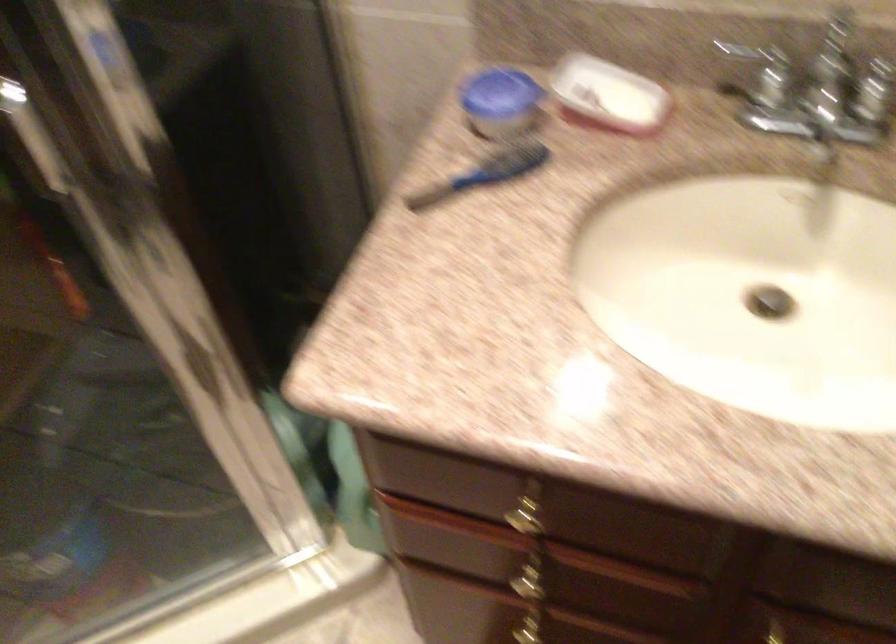
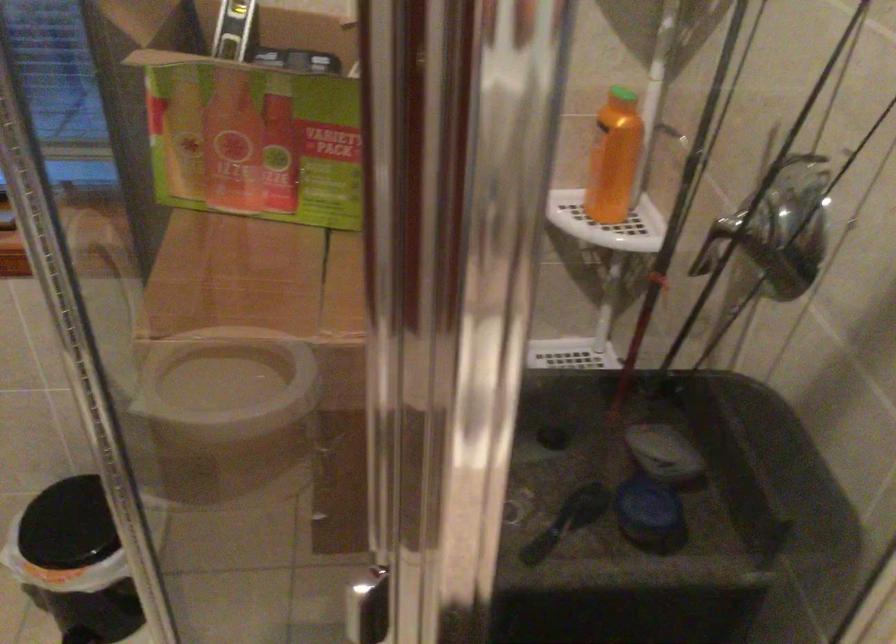
Question: The camera is either moving clockwise (left) or counter-clockwise (right) around the object. The first image is from the beginning of the video and the second image is from the end. Is the camera moving left or right when shooting the video?

Choices:
 (A) Left
 (B) Right

Answer: (B)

+ + + + + + +

EXERCISE DETAILS :: Rewrite the entries with every "camera" changed to "photographer" and everything else kept the same. Leave the pictures out.

RESULT ::
Question: The photographer is either moving clockwise (left) or counter-clockwise (right) around the object. The first image is from the beginning of the video and the second image is from the end. Is the photographer moving left or right when shooting the video?

Choices:
 (A) Left
 (B) Right

Answer: (B)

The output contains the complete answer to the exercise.